Shape state transition data:
-- Opening Marker --
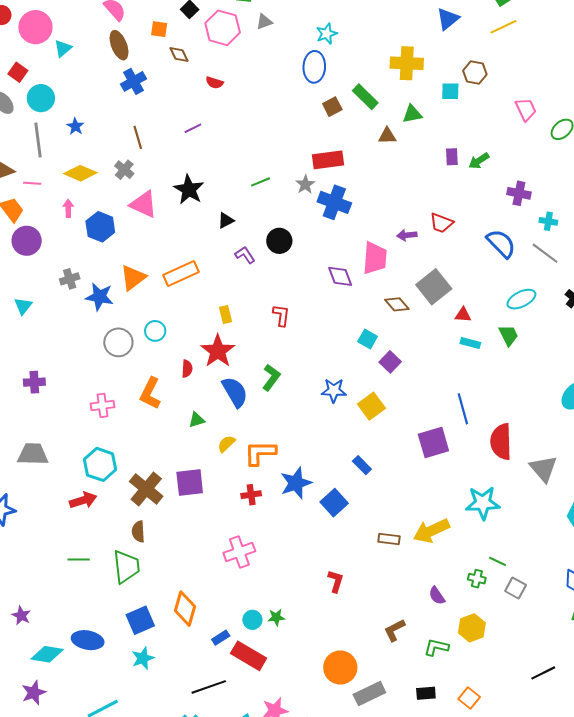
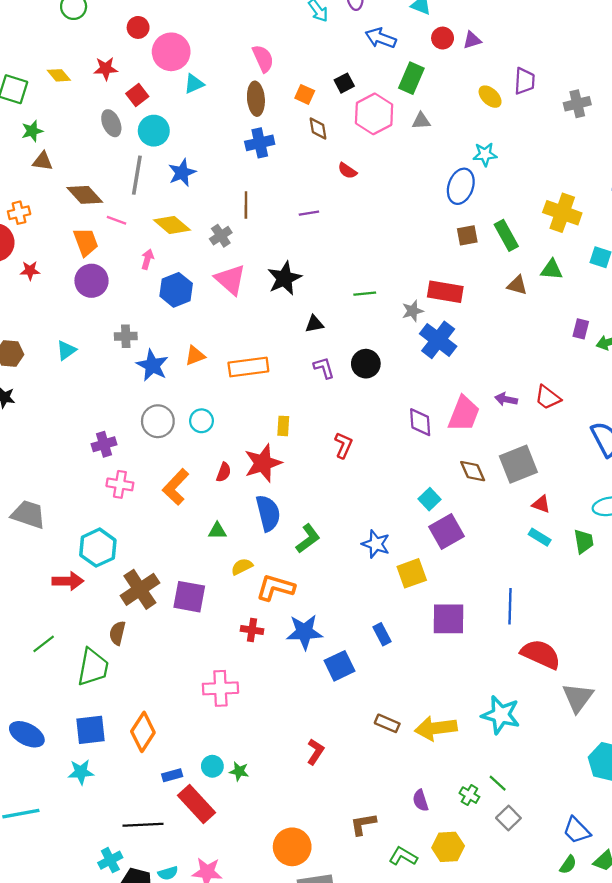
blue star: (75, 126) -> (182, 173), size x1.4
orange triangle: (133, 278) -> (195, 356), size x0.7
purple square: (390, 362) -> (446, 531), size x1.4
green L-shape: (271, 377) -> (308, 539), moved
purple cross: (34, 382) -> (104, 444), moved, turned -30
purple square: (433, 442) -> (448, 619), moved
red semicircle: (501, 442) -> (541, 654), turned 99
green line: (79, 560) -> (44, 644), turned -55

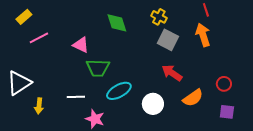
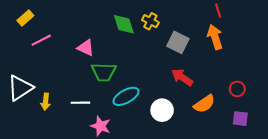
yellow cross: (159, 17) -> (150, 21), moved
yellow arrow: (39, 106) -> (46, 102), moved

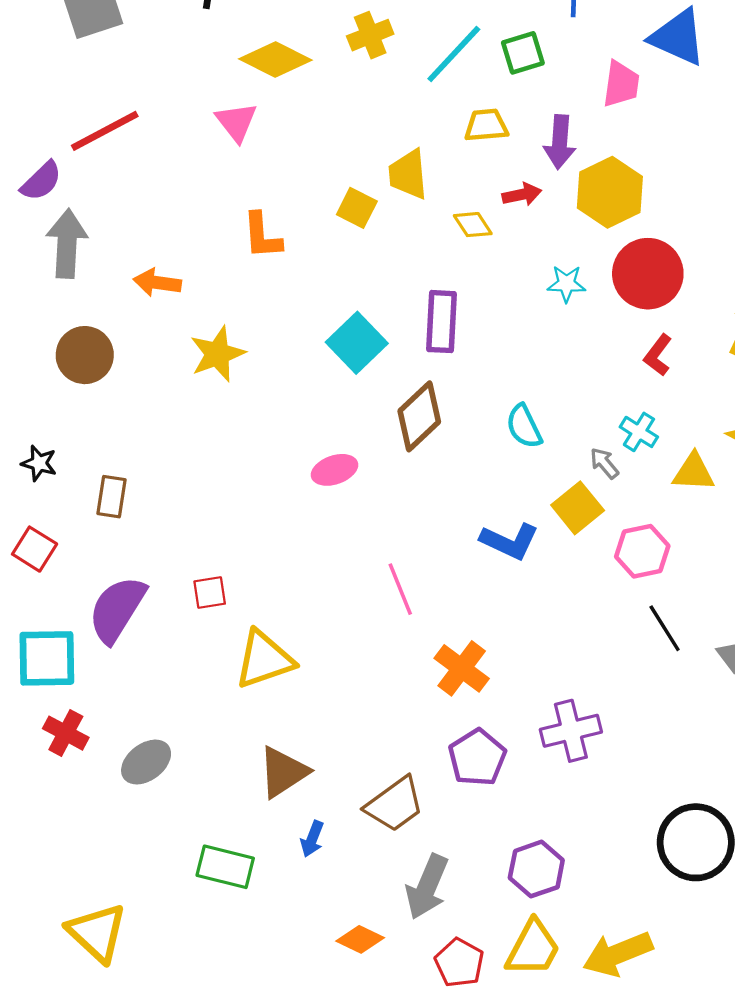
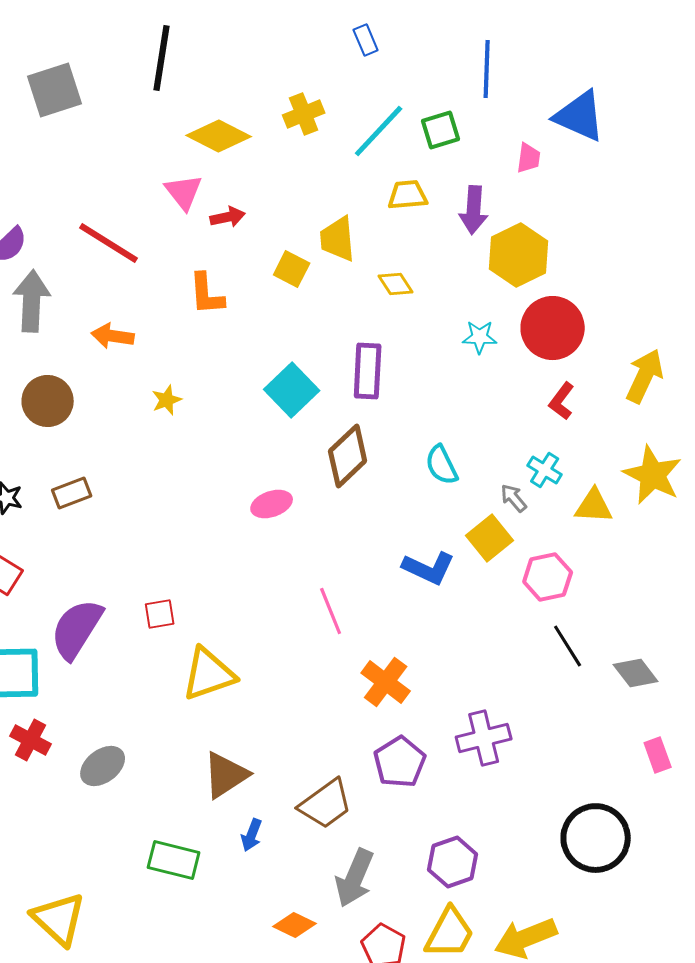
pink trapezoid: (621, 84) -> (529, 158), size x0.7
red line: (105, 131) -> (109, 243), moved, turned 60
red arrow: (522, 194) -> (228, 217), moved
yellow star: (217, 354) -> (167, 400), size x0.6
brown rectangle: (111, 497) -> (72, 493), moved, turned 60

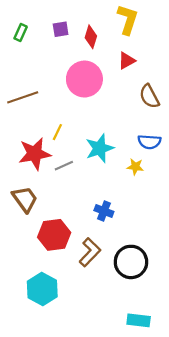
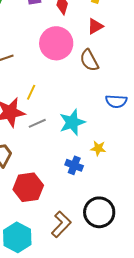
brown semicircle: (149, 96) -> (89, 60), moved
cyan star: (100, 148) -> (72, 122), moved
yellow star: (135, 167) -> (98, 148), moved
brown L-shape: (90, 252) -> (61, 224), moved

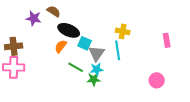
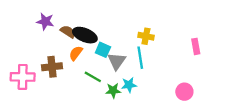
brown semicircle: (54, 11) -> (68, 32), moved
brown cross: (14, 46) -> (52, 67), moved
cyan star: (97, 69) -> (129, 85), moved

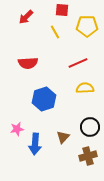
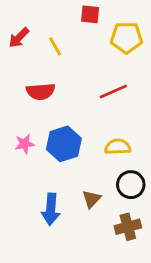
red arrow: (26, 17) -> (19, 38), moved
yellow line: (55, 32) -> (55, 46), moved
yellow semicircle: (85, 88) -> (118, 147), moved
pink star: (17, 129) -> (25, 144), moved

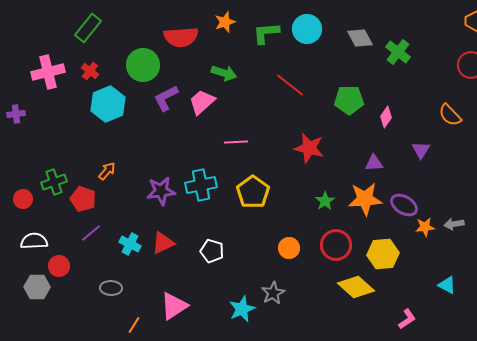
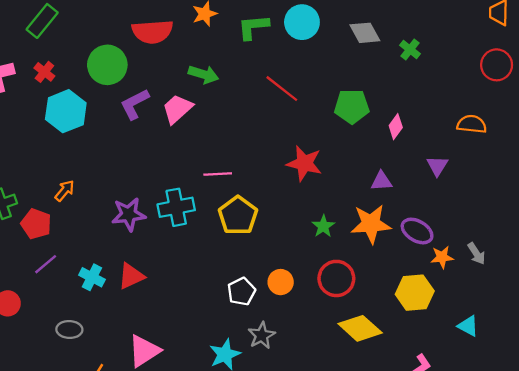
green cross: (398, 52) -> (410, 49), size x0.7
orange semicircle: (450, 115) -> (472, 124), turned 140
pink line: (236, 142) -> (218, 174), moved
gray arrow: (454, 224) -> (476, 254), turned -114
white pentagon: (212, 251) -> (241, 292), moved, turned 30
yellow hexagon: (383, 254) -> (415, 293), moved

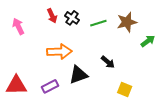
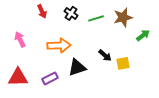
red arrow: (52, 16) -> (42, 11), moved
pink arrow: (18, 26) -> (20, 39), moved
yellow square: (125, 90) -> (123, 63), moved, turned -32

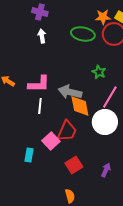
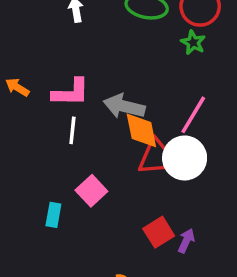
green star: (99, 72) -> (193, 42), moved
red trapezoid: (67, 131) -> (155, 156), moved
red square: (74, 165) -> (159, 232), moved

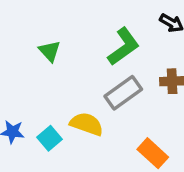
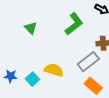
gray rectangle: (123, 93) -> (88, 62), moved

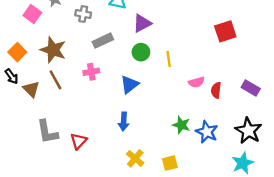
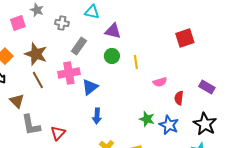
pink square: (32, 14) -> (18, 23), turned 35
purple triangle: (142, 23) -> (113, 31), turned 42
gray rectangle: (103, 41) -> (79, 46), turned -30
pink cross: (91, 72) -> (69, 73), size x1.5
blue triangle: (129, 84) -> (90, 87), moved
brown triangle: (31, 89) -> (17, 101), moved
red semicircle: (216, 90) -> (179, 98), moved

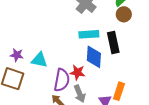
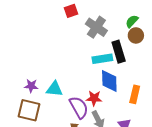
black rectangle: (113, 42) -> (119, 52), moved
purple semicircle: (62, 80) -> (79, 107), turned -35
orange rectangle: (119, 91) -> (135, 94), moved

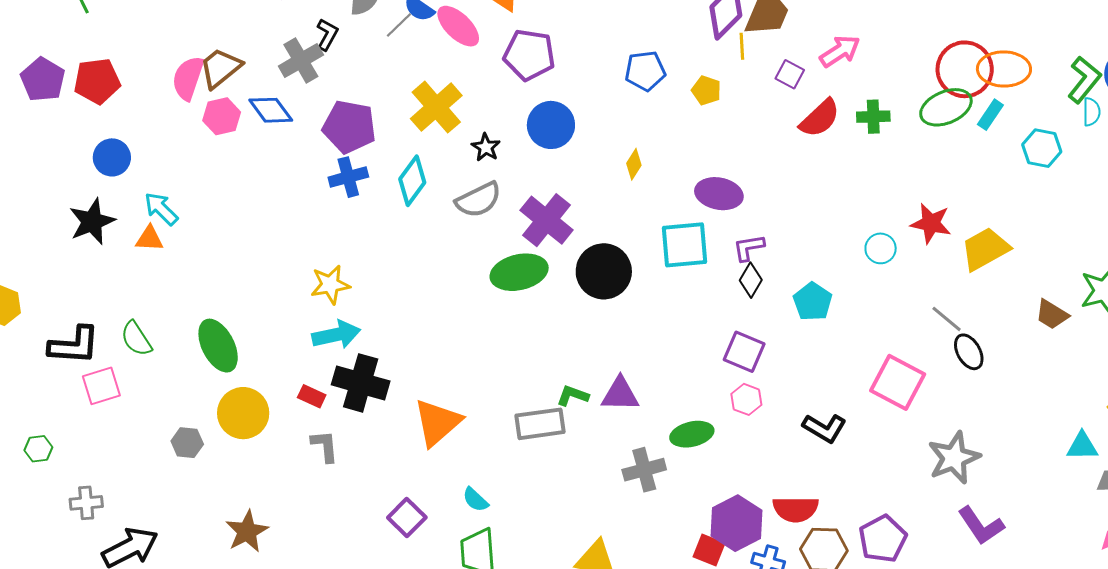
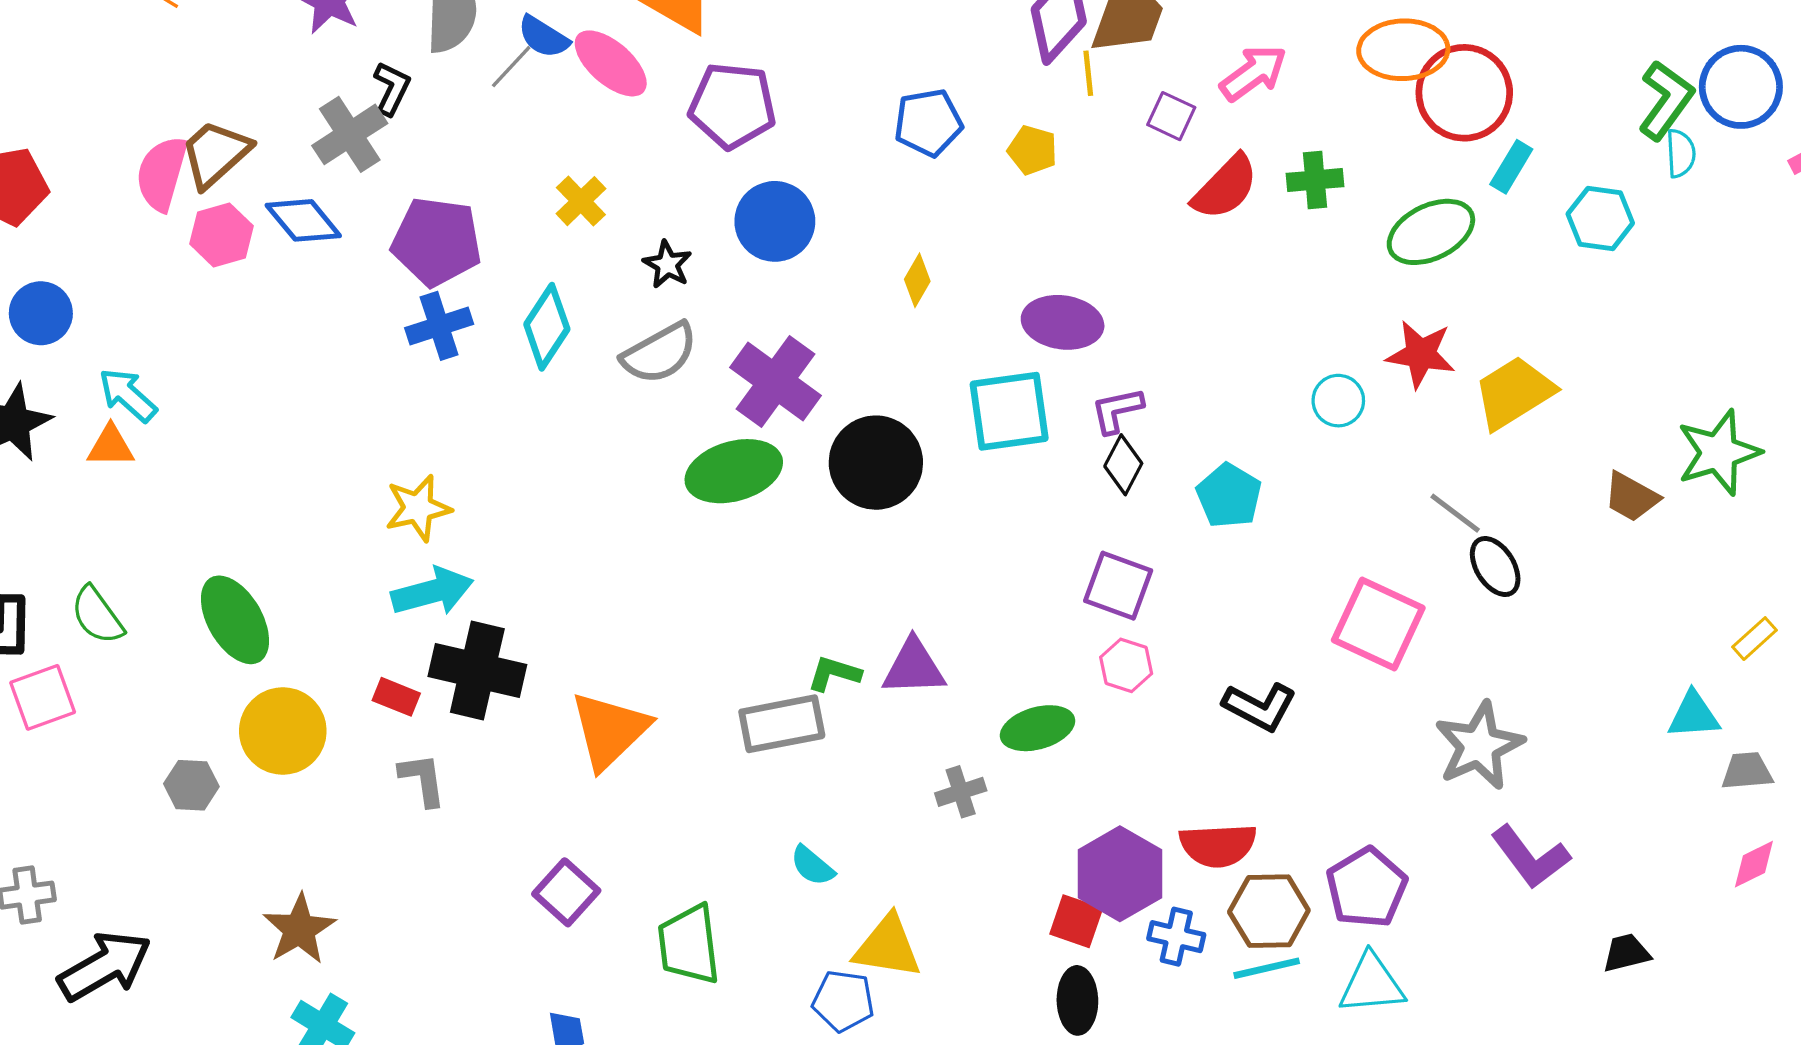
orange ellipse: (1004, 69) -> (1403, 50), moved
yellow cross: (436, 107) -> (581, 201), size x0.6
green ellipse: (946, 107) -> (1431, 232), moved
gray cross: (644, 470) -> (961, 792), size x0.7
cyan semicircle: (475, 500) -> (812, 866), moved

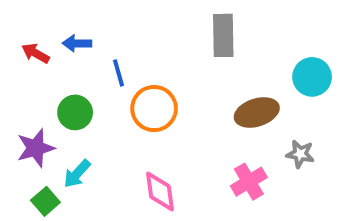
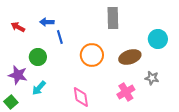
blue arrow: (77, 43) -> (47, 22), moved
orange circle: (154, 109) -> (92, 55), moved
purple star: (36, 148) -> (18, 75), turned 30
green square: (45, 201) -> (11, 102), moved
-- Closing Marker --
Whenever the word "green" occurs in a line above, copy that line.

ANSWER BOX:
green L-shape: (271, 377) -> (308, 539), moved
green line: (79, 560) -> (44, 644), turned -55
green cross: (398, 52) -> (410, 49), size x0.7
green star: (99, 72) -> (193, 42), moved
green ellipse: (946, 107) -> (1431, 232), moved
green square: (45, 201) -> (11, 102), moved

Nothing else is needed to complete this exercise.